◆ **EXERCISE**
Your reply must consist of the data below, reproduced character for character.

[Records from a data source]
--*--

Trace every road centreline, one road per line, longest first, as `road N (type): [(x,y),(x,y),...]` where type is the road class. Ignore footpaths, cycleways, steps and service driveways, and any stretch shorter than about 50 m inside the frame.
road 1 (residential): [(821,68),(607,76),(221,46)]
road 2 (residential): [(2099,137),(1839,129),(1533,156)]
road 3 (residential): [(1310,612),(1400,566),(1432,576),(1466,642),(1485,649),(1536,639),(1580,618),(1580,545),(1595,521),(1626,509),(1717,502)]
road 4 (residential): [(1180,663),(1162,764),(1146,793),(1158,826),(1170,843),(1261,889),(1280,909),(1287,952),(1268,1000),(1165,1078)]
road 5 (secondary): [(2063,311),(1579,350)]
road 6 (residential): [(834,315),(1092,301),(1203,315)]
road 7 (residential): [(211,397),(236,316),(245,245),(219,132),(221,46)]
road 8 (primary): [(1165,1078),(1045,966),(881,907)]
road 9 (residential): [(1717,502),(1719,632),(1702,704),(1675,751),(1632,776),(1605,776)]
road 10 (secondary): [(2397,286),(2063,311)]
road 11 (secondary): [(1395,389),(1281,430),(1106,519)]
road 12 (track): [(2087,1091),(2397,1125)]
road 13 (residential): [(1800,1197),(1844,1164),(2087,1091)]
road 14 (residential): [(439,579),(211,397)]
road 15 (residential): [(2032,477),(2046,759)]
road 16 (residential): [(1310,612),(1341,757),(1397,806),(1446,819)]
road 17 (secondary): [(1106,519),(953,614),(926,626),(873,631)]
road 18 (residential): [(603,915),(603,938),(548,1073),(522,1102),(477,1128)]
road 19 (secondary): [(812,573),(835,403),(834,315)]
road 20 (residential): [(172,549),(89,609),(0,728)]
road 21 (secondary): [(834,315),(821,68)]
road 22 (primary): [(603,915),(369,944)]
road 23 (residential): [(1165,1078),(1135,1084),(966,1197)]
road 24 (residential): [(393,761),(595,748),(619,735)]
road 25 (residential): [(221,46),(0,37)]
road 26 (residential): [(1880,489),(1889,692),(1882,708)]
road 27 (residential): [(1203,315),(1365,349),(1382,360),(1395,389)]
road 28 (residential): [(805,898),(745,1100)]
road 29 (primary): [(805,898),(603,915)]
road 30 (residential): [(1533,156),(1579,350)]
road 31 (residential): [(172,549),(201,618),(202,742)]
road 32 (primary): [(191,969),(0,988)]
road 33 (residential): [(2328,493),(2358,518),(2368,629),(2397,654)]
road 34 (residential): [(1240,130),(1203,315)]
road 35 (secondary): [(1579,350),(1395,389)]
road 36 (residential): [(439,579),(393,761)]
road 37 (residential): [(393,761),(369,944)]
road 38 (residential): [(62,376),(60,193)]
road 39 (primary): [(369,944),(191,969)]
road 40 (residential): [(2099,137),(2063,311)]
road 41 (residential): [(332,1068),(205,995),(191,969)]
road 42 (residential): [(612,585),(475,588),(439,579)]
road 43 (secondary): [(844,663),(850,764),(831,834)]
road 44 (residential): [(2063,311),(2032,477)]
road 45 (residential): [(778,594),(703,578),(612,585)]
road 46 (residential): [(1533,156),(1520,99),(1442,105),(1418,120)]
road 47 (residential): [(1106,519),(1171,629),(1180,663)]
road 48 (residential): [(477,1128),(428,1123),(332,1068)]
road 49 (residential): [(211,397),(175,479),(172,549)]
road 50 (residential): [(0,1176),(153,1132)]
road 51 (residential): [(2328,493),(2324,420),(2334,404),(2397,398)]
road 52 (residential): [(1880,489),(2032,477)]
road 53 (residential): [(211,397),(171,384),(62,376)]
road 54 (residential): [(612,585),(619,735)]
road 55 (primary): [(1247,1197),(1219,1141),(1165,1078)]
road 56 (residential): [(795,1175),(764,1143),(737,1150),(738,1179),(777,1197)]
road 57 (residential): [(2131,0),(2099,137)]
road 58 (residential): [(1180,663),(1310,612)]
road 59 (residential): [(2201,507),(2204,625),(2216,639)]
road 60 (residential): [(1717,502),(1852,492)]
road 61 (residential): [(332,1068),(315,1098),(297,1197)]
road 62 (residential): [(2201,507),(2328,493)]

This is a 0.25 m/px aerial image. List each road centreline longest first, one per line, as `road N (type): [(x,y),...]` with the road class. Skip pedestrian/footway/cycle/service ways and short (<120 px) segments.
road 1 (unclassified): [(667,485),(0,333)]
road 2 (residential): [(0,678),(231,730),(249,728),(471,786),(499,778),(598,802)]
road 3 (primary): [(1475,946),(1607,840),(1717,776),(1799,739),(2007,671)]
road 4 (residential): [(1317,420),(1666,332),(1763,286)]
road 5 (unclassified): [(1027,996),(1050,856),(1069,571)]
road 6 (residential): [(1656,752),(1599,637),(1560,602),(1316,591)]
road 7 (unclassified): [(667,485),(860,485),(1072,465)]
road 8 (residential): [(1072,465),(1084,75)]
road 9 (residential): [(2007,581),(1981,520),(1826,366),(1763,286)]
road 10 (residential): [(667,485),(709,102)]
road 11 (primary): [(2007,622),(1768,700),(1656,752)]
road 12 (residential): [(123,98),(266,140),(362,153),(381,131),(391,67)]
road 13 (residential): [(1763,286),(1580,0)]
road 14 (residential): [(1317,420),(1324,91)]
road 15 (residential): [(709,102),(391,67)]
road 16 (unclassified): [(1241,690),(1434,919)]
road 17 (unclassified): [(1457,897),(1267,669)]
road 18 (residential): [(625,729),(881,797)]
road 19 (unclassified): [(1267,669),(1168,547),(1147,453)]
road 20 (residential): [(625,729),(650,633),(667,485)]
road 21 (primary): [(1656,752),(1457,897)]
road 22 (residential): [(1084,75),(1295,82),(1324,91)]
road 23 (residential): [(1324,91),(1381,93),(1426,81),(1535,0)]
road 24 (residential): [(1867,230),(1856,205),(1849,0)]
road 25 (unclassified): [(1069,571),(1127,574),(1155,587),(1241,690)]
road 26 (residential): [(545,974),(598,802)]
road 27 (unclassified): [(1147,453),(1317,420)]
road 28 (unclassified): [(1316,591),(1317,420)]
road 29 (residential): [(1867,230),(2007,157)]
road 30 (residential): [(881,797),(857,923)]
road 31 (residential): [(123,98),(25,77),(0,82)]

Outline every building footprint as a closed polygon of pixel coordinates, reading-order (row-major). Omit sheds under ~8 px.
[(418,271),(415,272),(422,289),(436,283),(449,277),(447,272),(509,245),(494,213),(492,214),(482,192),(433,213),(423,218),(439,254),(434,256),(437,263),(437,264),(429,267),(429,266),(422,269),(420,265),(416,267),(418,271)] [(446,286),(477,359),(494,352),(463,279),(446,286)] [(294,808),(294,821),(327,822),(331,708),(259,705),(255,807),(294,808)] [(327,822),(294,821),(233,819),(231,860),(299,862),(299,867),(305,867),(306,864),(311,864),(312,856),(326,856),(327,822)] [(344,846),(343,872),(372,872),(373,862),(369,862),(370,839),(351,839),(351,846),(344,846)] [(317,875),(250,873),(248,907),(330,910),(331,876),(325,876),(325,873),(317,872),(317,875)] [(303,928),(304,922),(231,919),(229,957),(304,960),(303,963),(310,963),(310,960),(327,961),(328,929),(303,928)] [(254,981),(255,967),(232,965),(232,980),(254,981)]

--*--

◆ **EXERCISE SOLUTION**
Trace every road centreline, one road per line, longest first, as `road N (type): [(x,y),(x,y),...]` where type is the road class. Ignore footpaths, cycleways, steps and service driveways, and any stretch shorter than about 50 m inside the frame.
road 1 (residential): [(821,68),(607,76),(221,46)]
road 2 (residential): [(2099,137),(1839,129),(1533,156)]
road 3 (residential): [(1310,612),(1400,566),(1432,576),(1466,642),(1485,649),(1536,639),(1580,618),(1580,545),(1595,521),(1626,509),(1717,502)]
road 4 (residential): [(1180,663),(1162,764),(1146,793),(1158,826),(1170,843),(1261,889),(1280,909),(1287,952),(1268,1000),(1165,1078)]
road 5 (secondary): [(2063,311),(1579,350)]
road 6 (residential): [(834,315),(1092,301),(1203,315)]
road 7 (residential): [(211,397),(236,316),(245,245),(219,132),(221,46)]
road 8 (primary): [(1165,1078),(1045,966),(881,907)]
road 9 (residential): [(1717,502),(1719,632),(1702,704),(1675,751),(1632,776),(1605,776)]
road 10 (secondary): [(2397,286),(2063,311)]
road 11 (secondary): [(1395,389),(1281,430),(1106,519)]
road 12 (track): [(2087,1091),(2397,1125)]
road 13 (residential): [(1800,1197),(1844,1164),(2087,1091)]
road 14 (residential): [(439,579),(211,397)]
road 15 (residential): [(2032,477),(2046,759)]
road 16 (residential): [(1310,612),(1341,757),(1397,806),(1446,819)]
road 17 (secondary): [(1106,519),(953,614),(926,626),(873,631)]
road 18 (residential): [(603,915),(603,938),(548,1073),(522,1102),(477,1128)]
road 19 (secondary): [(812,573),(835,403),(834,315)]
road 20 (residential): [(172,549),(89,609),(0,728)]
road 21 (secondary): [(834,315),(821,68)]
road 22 (primary): [(603,915),(369,944)]
road 23 (residential): [(1165,1078),(1135,1084),(966,1197)]
road 24 (residential): [(393,761),(595,748),(619,735)]
road 25 (residential): [(221,46),(0,37)]
road 26 (residential): [(1880,489),(1889,692),(1882,708)]
road 27 (residential): [(1203,315),(1365,349),(1382,360),(1395,389)]
road 28 (residential): [(805,898),(745,1100)]
road 29 (primary): [(805,898),(603,915)]
road 30 (residential): [(1533,156),(1579,350)]
road 31 (residential): [(172,549),(201,618),(202,742)]
road 32 (primary): [(191,969),(0,988)]
road 33 (residential): [(2328,493),(2358,518),(2368,629),(2397,654)]
road 34 (residential): [(1240,130),(1203,315)]
road 35 (secondary): [(1579,350),(1395,389)]
road 36 (residential): [(439,579),(393,761)]
road 37 (residential): [(393,761),(369,944)]
road 38 (residential): [(62,376),(60,193)]
road 39 (primary): [(369,944),(191,969)]
road 40 (residential): [(2099,137),(2063,311)]
road 41 (residential): [(332,1068),(205,995),(191,969)]
road 42 (residential): [(612,585),(475,588),(439,579)]
road 43 (secondary): [(844,663),(850,764),(831,834)]
road 44 (residential): [(2063,311),(2032,477)]
road 45 (residential): [(778,594),(703,578),(612,585)]
road 46 (residential): [(1533,156),(1520,99),(1442,105),(1418,120)]
road 47 (residential): [(1106,519),(1171,629),(1180,663)]
road 48 (residential): [(477,1128),(428,1123),(332,1068)]
road 49 (residential): [(211,397),(175,479),(172,549)]
road 50 (residential): [(0,1176),(153,1132)]
road 51 (residential): [(2328,493),(2324,420),(2334,404),(2397,398)]
road 52 (residential): [(1880,489),(2032,477)]
road 53 (residential): [(211,397),(171,384),(62,376)]
road 54 (residential): [(612,585),(619,735)]
road 55 (primary): [(1247,1197),(1219,1141),(1165,1078)]
road 56 (residential): [(795,1175),(764,1143),(737,1150),(738,1179),(777,1197)]
road 57 (residential): [(2131,0),(2099,137)]
road 58 (residential): [(1180,663),(1310,612)]
road 59 (residential): [(2201,507),(2204,625),(2216,639)]
road 60 (residential): [(1717,502),(1852,492)]
road 61 (residential): [(332,1068),(315,1098),(297,1197)]
road 62 (residential): [(2201,507),(2328,493)]

This is a 0.25 m/px aerial image. List each road centreline longest first, one per line, as `road N (type): [(x,y),...]` with the road class. Skip pedestrian/footway/cycle/service ways and short (<120 px) segments.
road 1 (unclassified): [(667,485),(0,333)]
road 2 (residential): [(0,678),(231,730),(249,728),(471,786),(499,778),(598,802)]
road 3 (primary): [(1475,946),(1607,840),(1717,776),(1799,739),(2007,671)]
road 4 (residential): [(1317,420),(1666,332),(1763,286)]
road 5 (unclassified): [(1027,996),(1050,856),(1069,571)]
road 6 (residential): [(1656,752),(1599,637),(1560,602),(1316,591)]
road 7 (unclassified): [(667,485),(860,485),(1072,465)]
road 8 (residential): [(1072,465),(1084,75)]
road 9 (residential): [(2007,581),(1981,520),(1826,366),(1763,286)]
road 10 (residential): [(667,485),(709,102)]
road 11 (primary): [(2007,622),(1768,700),(1656,752)]
road 12 (residential): [(123,98),(266,140),(362,153),(381,131),(391,67)]
road 13 (residential): [(1763,286),(1580,0)]
road 14 (residential): [(1317,420),(1324,91)]
road 15 (residential): [(709,102),(391,67)]
road 16 (unclassified): [(1241,690),(1434,919)]
road 17 (unclassified): [(1457,897),(1267,669)]
road 18 (residential): [(625,729),(881,797)]
road 19 (unclassified): [(1267,669),(1168,547),(1147,453)]
road 20 (residential): [(625,729),(650,633),(667,485)]
road 21 (primary): [(1656,752),(1457,897)]
road 22 (residential): [(1084,75),(1295,82),(1324,91)]
road 23 (residential): [(1324,91),(1381,93),(1426,81),(1535,0)]
road 24 (residential): [(1867,230),(1856,205),(1849,0)]
road 25 (unclassified): [(1069,571),(1127,574),(1155,587),(1241,690)]
road 26 (residential): [(545,974),(598,802)]
road 27 (unclassified): [(1147,453),(1317,420)]
road 28 (unclassified): [(1316,591),(1317,420)]
road 29 (residential): [(1867,230),(2007,157)]
road 30 (residential): [(881,797),(857,923)]
road 31 (residential): [(123,98),(25,77),(0,82)]

Outline every building footprint as a closed polygon of pixel coordinates, reading-order (row-major). Omit sheds under ~8 px.
[(418,271),(415,272),(422,289),(436,283),(449,277),(447,272),(509,245),(494,213),(492,214),(482,192),(433,213),(423,218),(439,254),(434,256),(437,263),(437,264),(429,267),(429,266),(422,269),(420,265),(416,267),(418,271)] [(446,286),(477,359),(494,352),(463,279),(446,286)] [(294,808),(294,821),(327,822),(331,708),(259,705),(255,807),(294,808)] [(327,822),(294,821),(233,819),(231,860),(299,862),(299,867),(305,867),(306,864),(311,864),(312,856),(326,856),(327,822)] [(344,846),(343,872),(372,872),(373,862),(369,862),(370,839),(351,839),(351,846),(344,846)] [(317,875),(250,873),(248,907),(330,910),(331,876),(325,876),(325,873),(317,872),(317,875)] [(303,928),(304,922),(231,919),(229,957),(304,960),(303,963),(310,963),(310,960),(327,961),(328,929),(303,928)] [(254,981),(255,967),(232,965),(232,980),(254,981)]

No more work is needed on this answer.